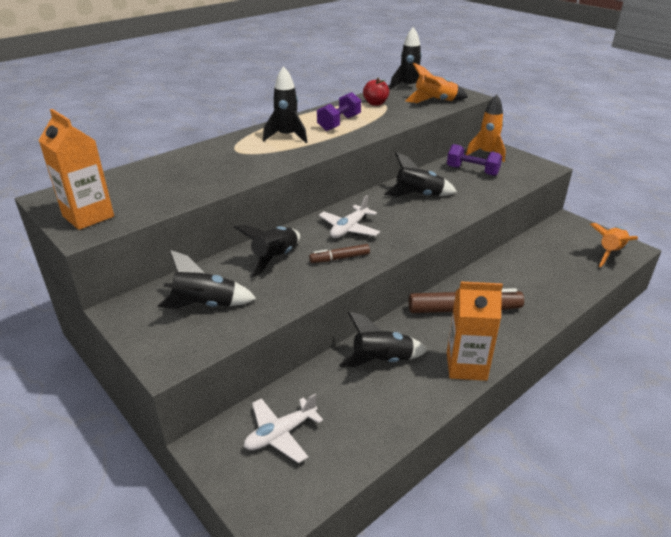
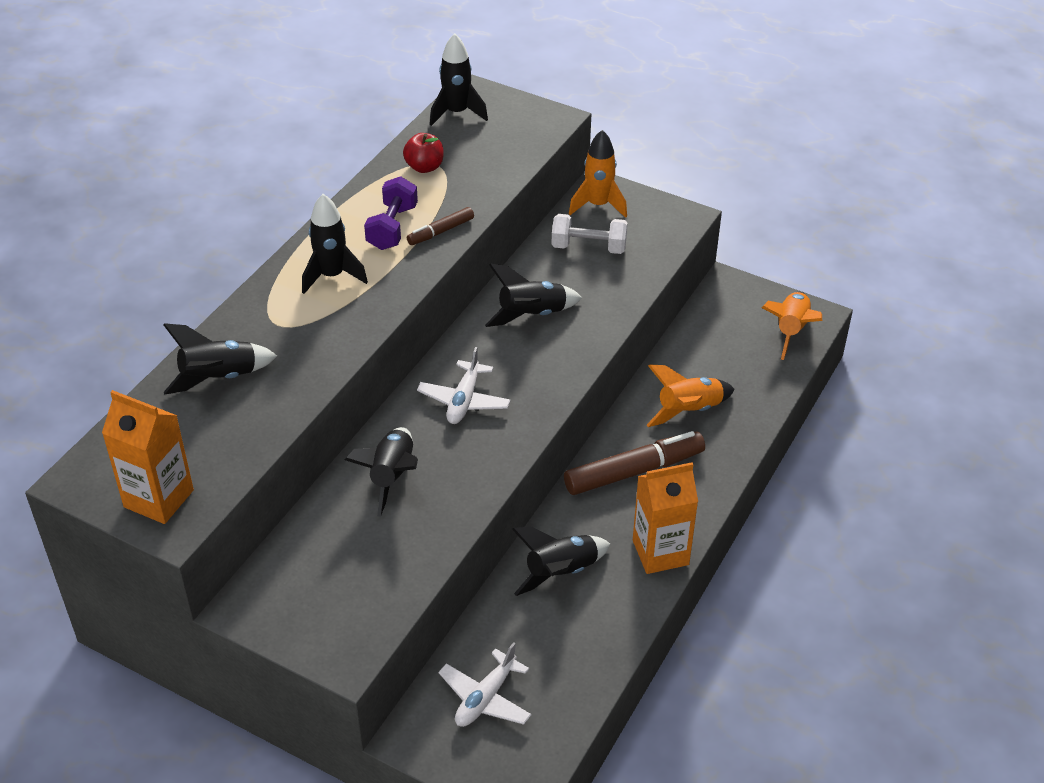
camera: 20 degrees left, 10 degrees up
black rocket [158,250,257,309] -> black rocket moved to [163,323,277,395]
brown marker [309,244,370,263] -> brown marker moved to [407,207,474,245]
orange rocket [405,63,468,103] -> orange rocket moved to [647,365,735,427]
purple dumbbell [447,144,502,176] -> white dumbbell [552,214,628,254]

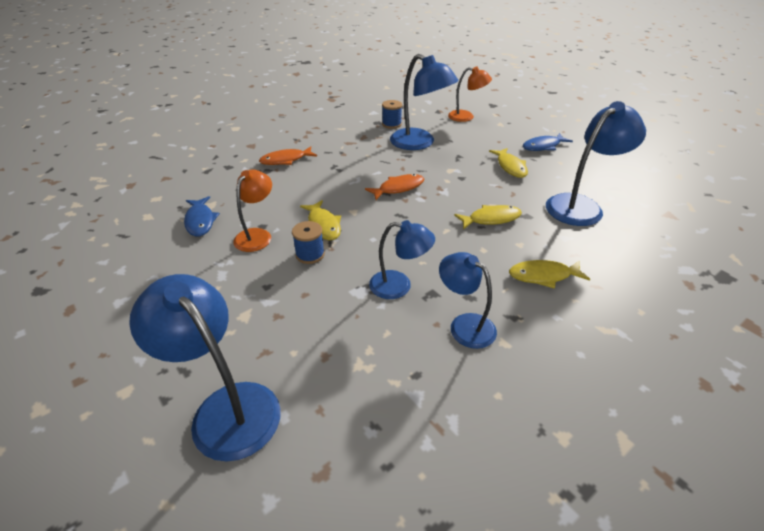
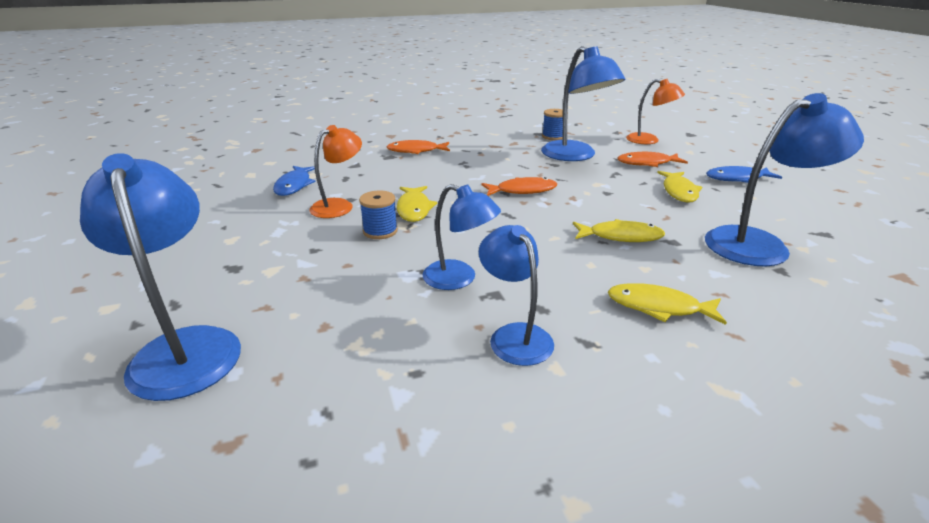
camera: 20 degrees right, 10 degrees down
none -> orange fish [618,152,688,167]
.....
- [Task to carry out]:
Repeat nothing but the lines from the one containing "purple dumbbell [447,144,502,176]" through the end of the entries, exactly, and skip the pictures.

- [Problem solution]:
purple dumbbell [447,144,502,176] -> white dumbbell [552,214,628,254]

camera: 20 degrees right, 10 degrees down
none -> orange fish [618,152,688,167]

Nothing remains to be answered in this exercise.